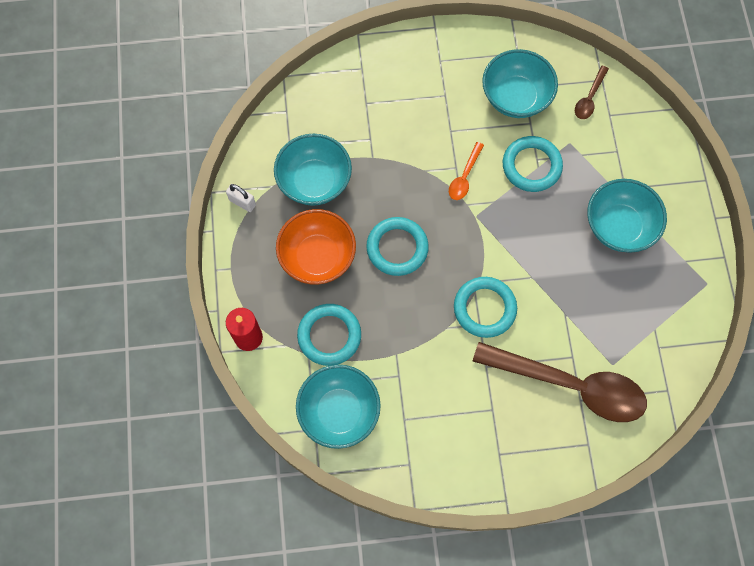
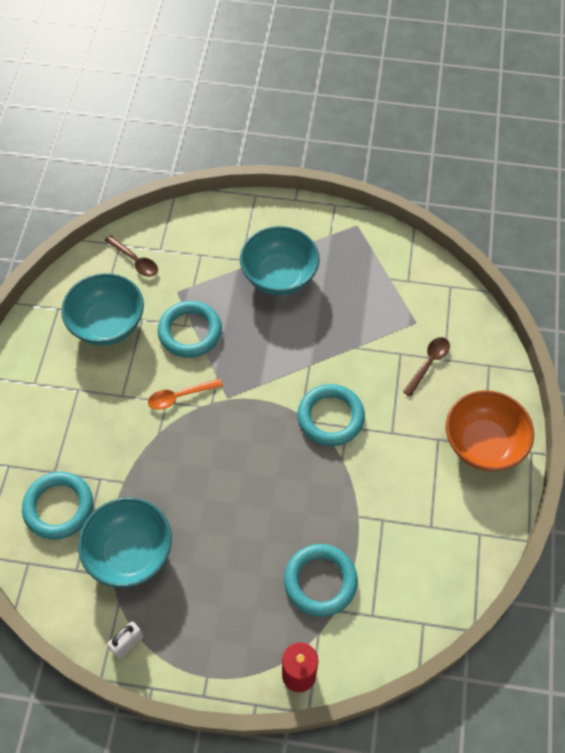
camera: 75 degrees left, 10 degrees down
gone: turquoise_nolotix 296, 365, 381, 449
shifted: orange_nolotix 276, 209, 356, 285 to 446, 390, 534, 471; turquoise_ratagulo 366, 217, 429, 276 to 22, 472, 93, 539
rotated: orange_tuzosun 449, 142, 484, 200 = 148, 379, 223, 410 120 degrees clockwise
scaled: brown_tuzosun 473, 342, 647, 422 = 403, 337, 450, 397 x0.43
::::
*Aim of the exercise*
Exactly as they appear above, write out the line containing "shifted: orange_nolotix 276, 209, 356, 285" and each line that comes after it in the records.

*Solution to the exercise*
shifted: orange_nolotix 276, 209, 356, 285 to 446, 390, 534, 471; turquoise_ratagulo 366, 217, 429, 276 to 22, 472, 93, 539
rotated: orange_tuzosun 449, 142, 484, 200 = 148, 379, 223, 410 120 degrees clockwise
scaled: brown_tuzosun 473, 342, 647, 422 = 403, 337, 450, 397 x0.43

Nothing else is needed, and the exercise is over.